→ WHAT IS REQUIRED
Give back all the data exactly as it was written.
Top of EXERCISE INPUT
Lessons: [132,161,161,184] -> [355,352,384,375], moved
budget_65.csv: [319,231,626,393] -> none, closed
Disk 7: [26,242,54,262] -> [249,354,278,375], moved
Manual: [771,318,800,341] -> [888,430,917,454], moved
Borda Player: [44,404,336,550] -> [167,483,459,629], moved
Bottom of EXERCISE INPUT
→ WRITTEN ANSWER
Lessons: [132,161,161,184] -> [355,352,384,375], moved
budget_65.csv: [319,231,626,393] -> none, closed
Disk 7: [26,242,54,262] -> [249,354,278,375], moved
Manual: [771,318,800,341] -> [888,430,917,454], moved
Borda Player: [44,404,336,550] -> [167,483,459,629], moved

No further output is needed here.